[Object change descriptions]
○ ○ ○ ○ ○ ○ ○

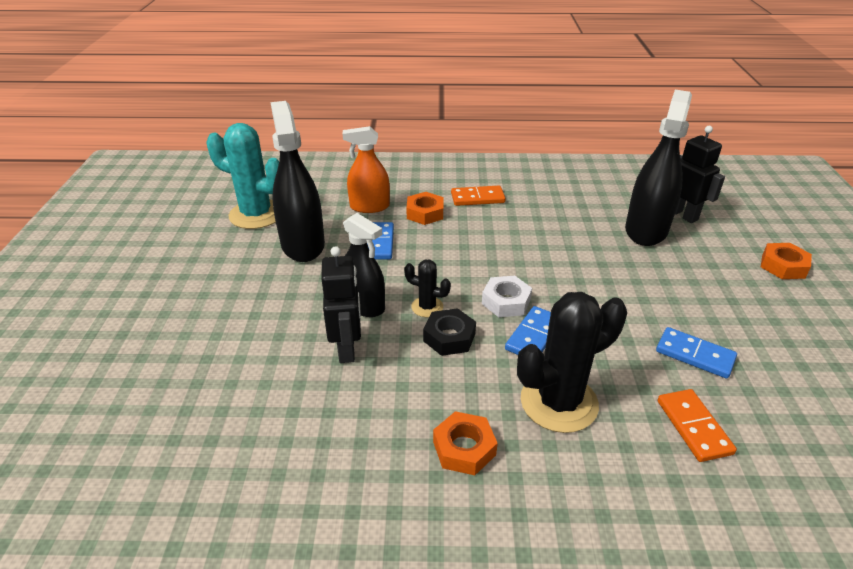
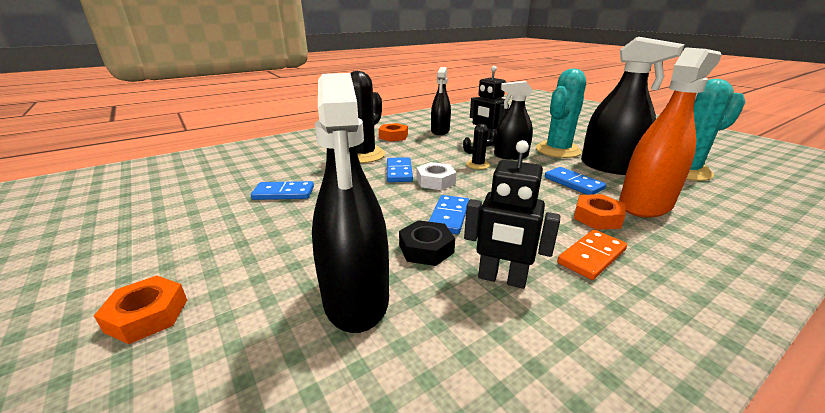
camera: 145 degrees right, 10 degrees down
orange spray bottle [343,126,390,213] -> orange spray bottle [619,47,722,218], size x1.53
black nut [423,308,476,356] -> black nut moved to [399,220,455,266]
orange domino [658,389,737,462] -> none
black robot [675,126,725,223] -> black robot moved to [464,140,560,289]
none -> blue domino [429,195,469,234]
none -> black spray bottle [431,67,451,135]
none -> turquoise cactus [536,68,586,158]

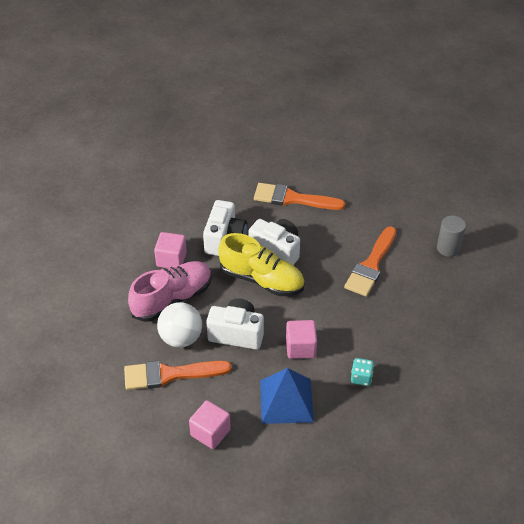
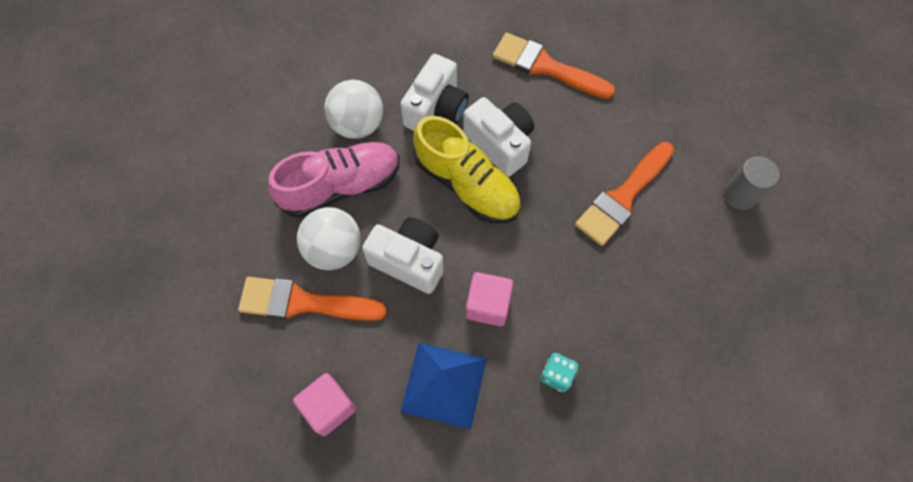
camera: 15 degrees right, 20 degrees up
pink cube [154,232,187,268] -> white ball [324,80,383,139]

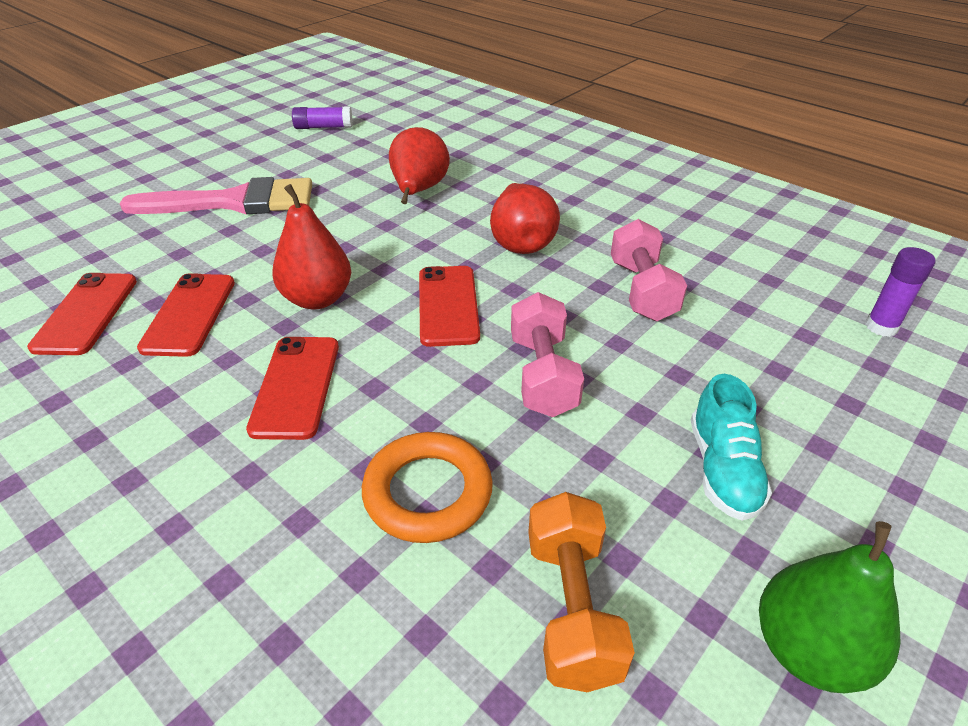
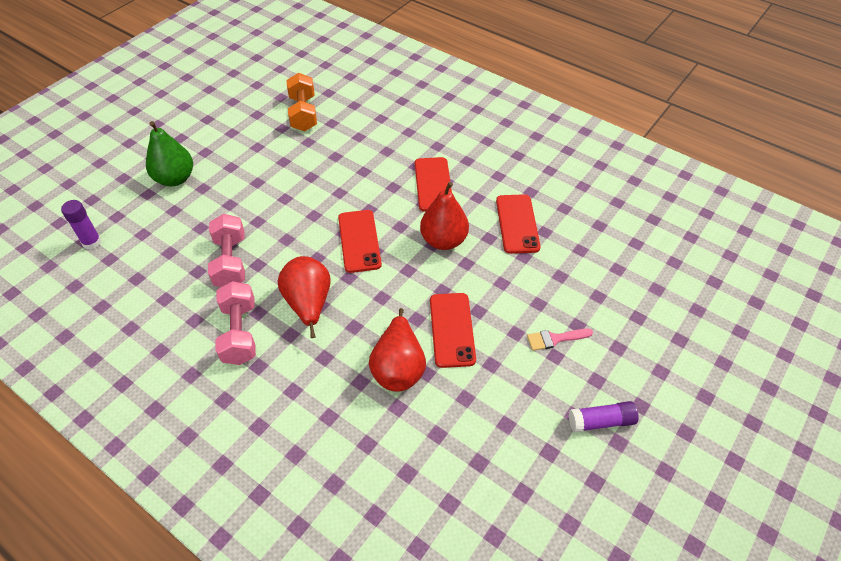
camera: 175 degrees right, 10 degrees up
red phone [27,273,137,355] -> red phone moved to [430,293,476,368]
pink brush [120,177,312,215] -> pink brush [527,329,593,351], size x0.41
purple glue stick [292,106,353,129] -> purple glue stick moved to [569,401,639,432]
orange ring [362,432,493,543] -> none
pink dumbbell [511,292,584,417] -> pink dumbbell moved to [215,281,256,365]
turquoise shoe [691,374,772,521] -> none
green pear [759,521,900,693] -> green pear moved to [146,121,193,186]

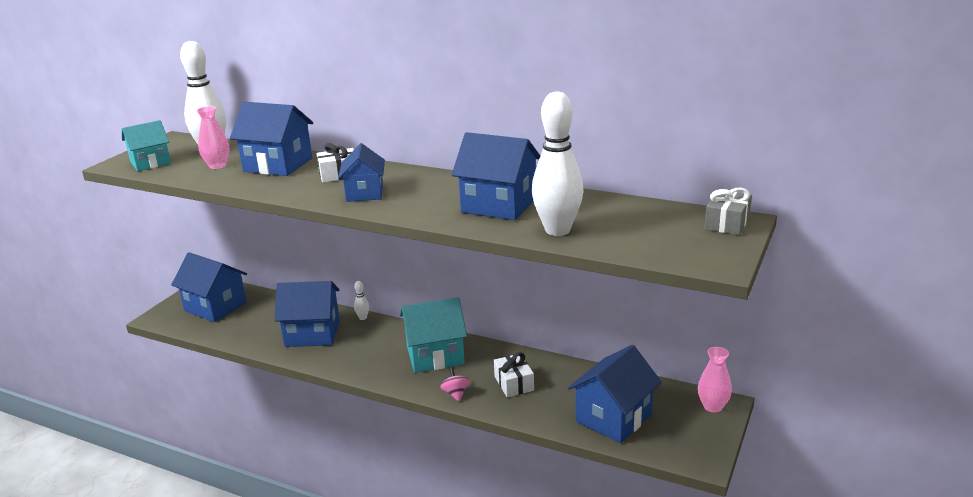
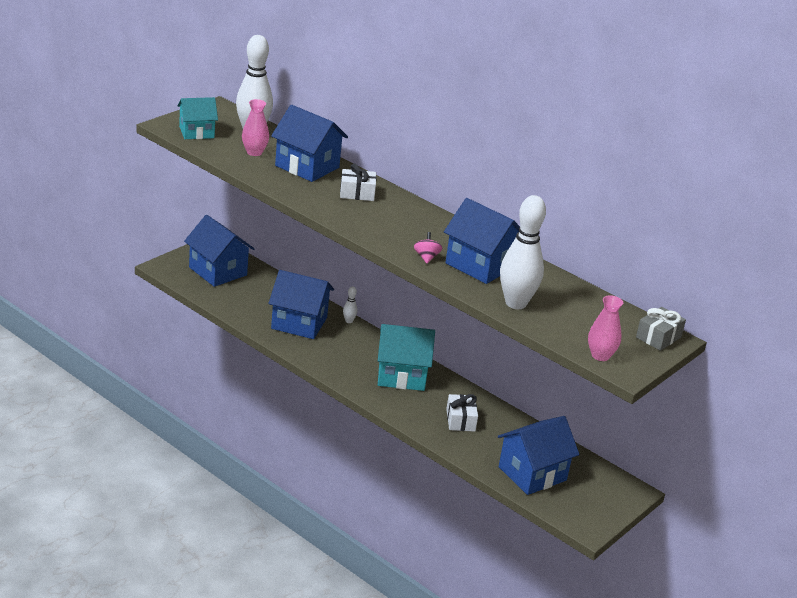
camera: 10 degrees right, 5 degrees up
blue house [338,143,385,202] -> none
pink spinning top [440,367,469,401] -> pink spinning top moved to [414,232,442,263]
pink vase [698,347,732,413] -> pink vase moved to [588,295,623,361]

○ ○ ○ ○ ○ ○ ○

Your goal:
Report all lines of the data that include the word "black".

Answer section:
black nut [423,308,476,356] -> black nut moved to [399,220,455,266]
black robot [675,126,725,223] -> black robot moved to [464,140,560,289]
none -> black spray bottle [431,67,451,135]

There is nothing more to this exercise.